Exercise goal: Restate the following records word for word without images.

Dataset:
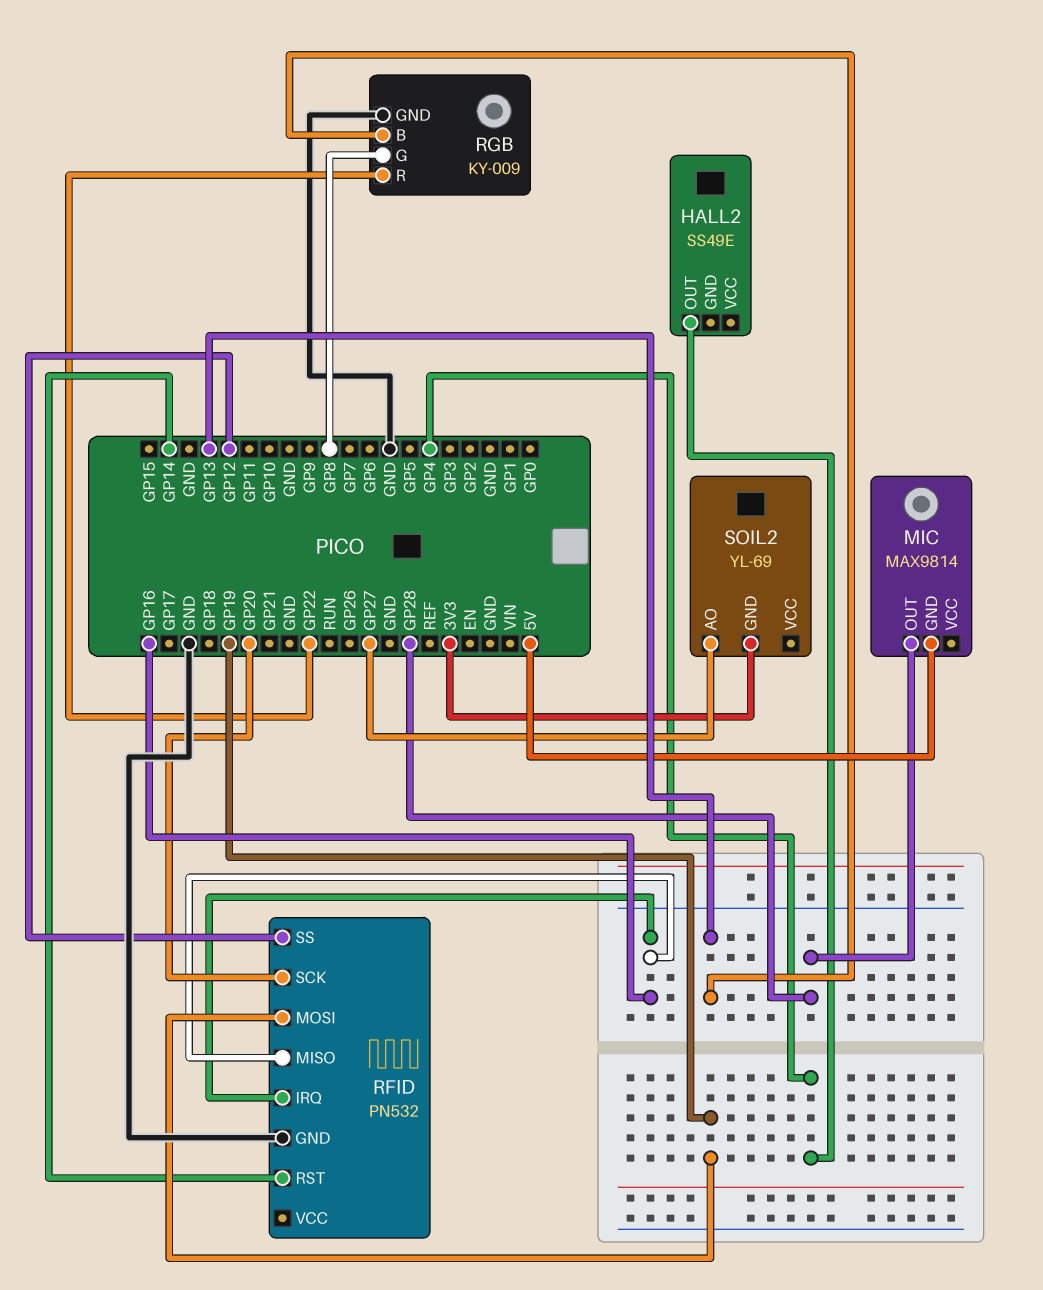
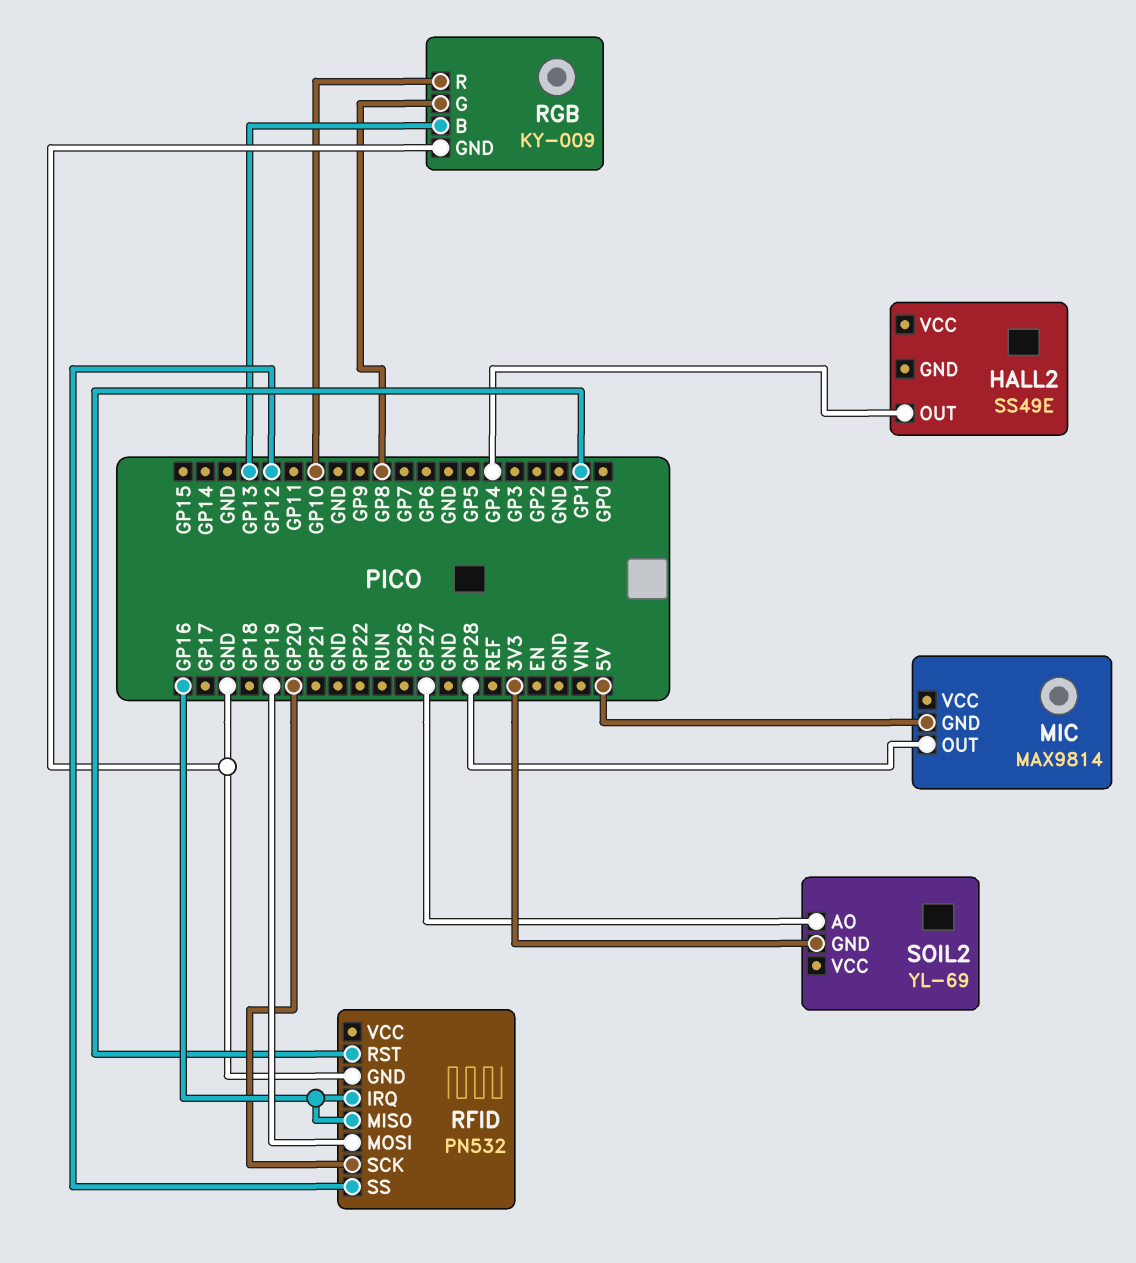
RFID pin RST: GP14 -> GP1
RGB pin R: GP22 -> GP10

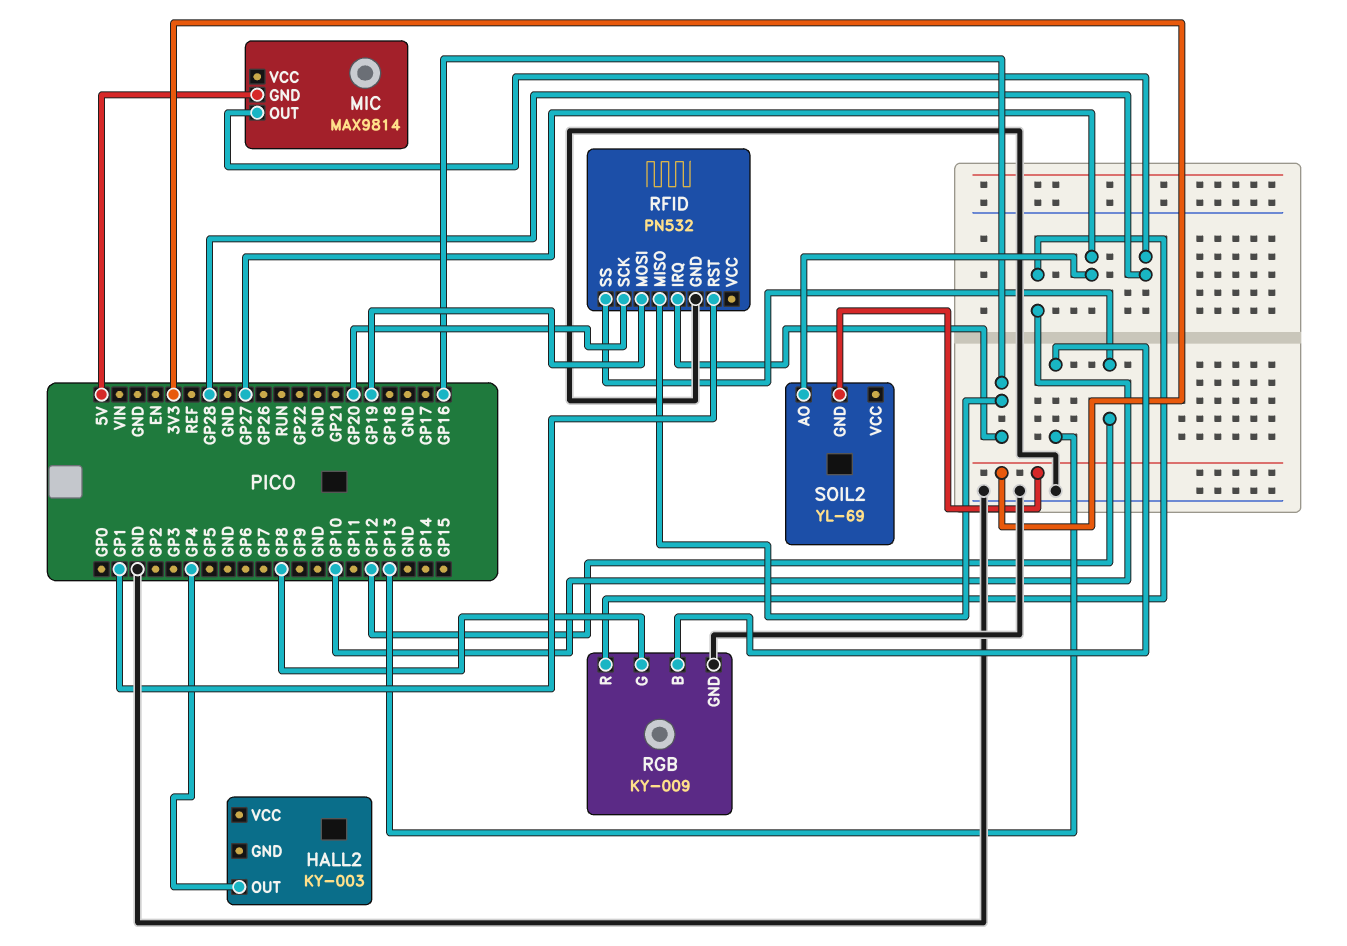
HALL2: SS49E -> KY-003

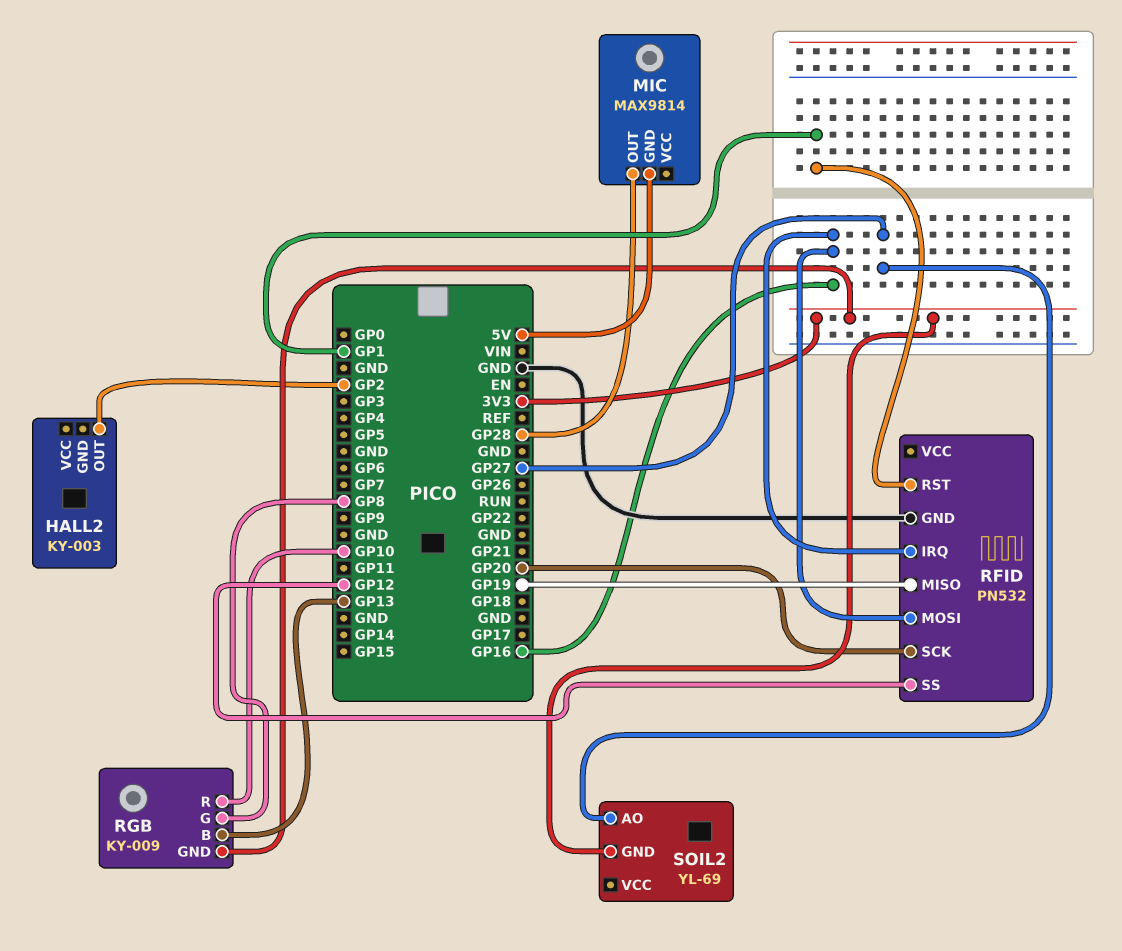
HALL2 pin OUT: GP4 -> GP2
RFID pin MISO: GP16 -> GP19
RFID pin MOSI: GP19 -> GP16
RGB pin GND: GND -> 3V3

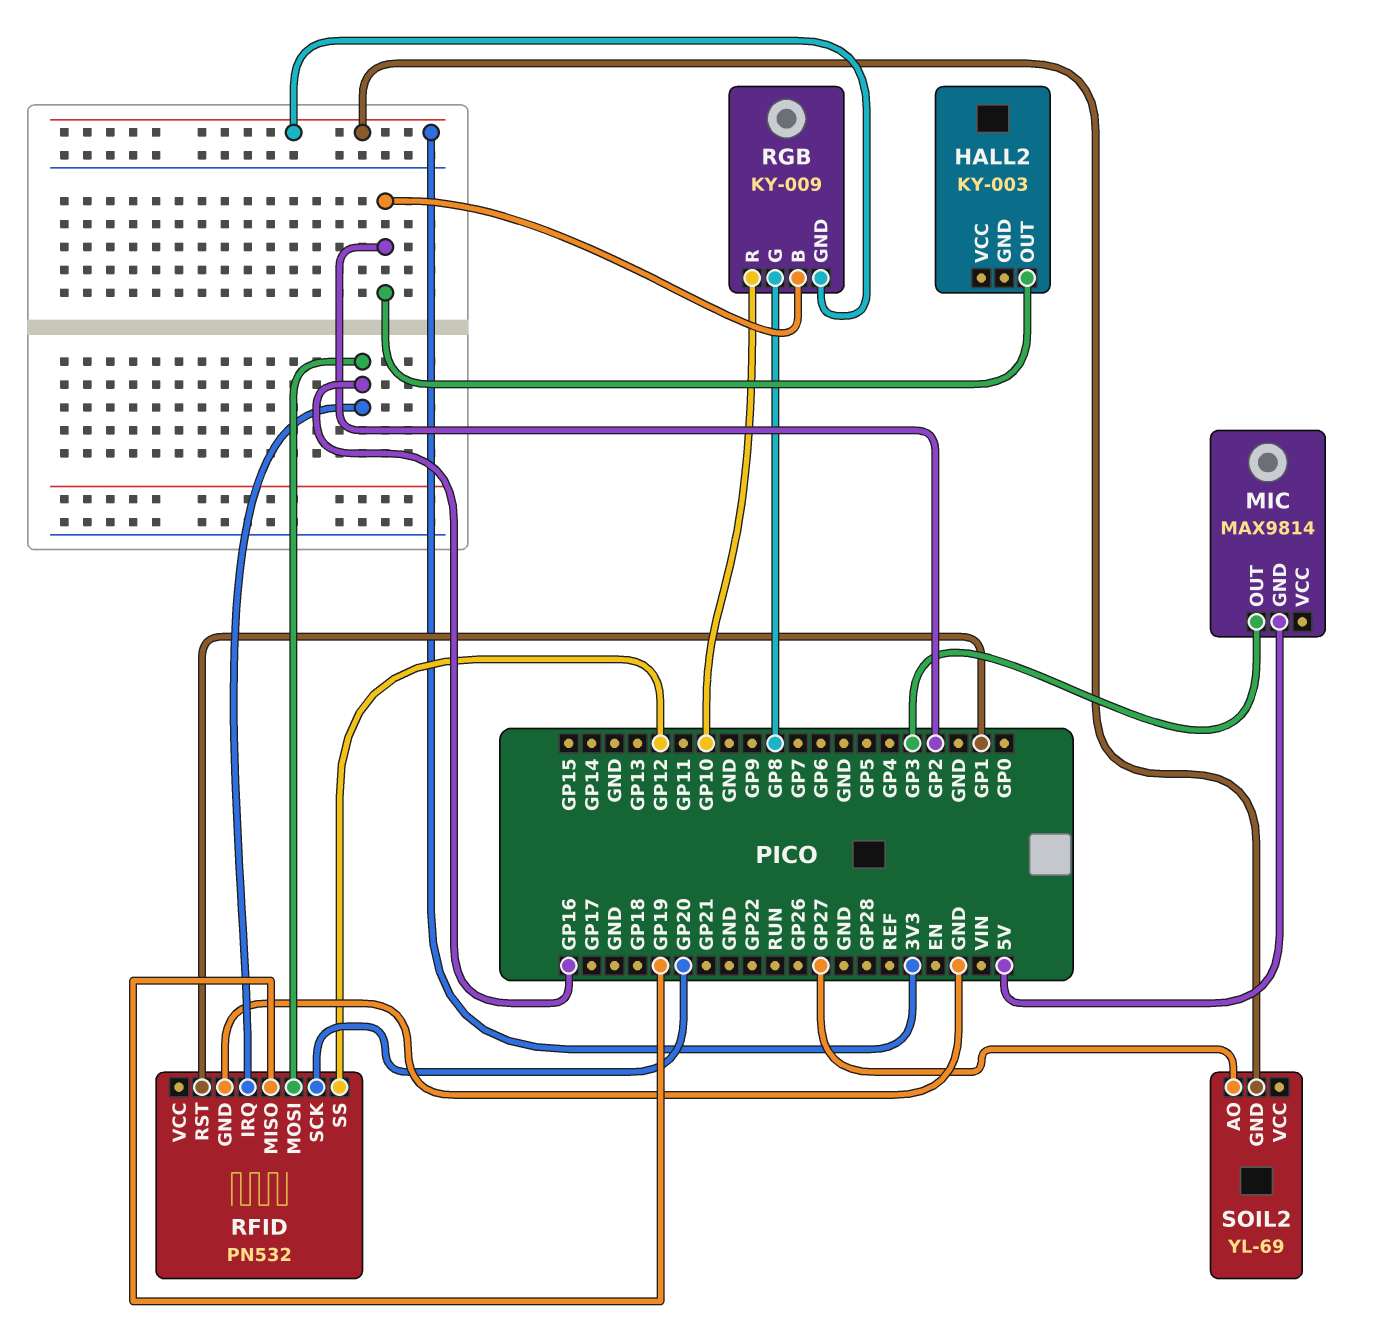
MIC pin OUT: GP28 -> GP3
RGB pin B: GP13 -> GP2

Answer box:
RFID pin RST: GP14 -> GP1
RGB pin R: GP22 -> GP10

HALL2: SS49E -> KY-003

HALL2 pin OUT: GP4 -> GP2
RFID pin MISO: GP16 -> GP19
RFID pin MOSI: GP19 -> GP16
RGB pin GND: GND -> 3V3

MIC pin OUT: GP28 -> GP3
RGB pin B: GP13 -> GP2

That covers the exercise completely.